### WORK INSTRUCTIONS
In the listing below, locate the line containing "C2: 2.2uF (plus NET15, minus NET12) -> none" and the line containing "R14: 5.1k (NET5, NET10) -> 22k (NET5, NET10)". Output both of them and every line between, exactly as written, and nothing more.

### RECORDS SUPPLIED

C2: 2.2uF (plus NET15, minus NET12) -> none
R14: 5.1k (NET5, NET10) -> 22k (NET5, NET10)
...
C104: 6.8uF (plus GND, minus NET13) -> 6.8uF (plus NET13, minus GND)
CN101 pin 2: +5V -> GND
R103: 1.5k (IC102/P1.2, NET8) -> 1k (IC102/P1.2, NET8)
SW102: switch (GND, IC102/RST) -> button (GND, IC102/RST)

### ANSWER TO THIS TASK
C2: 2.2uF (plus NET15, minus NET12) -> none
R14: 5.1k (NET5, NET10) -> 22k (NET5, NET10)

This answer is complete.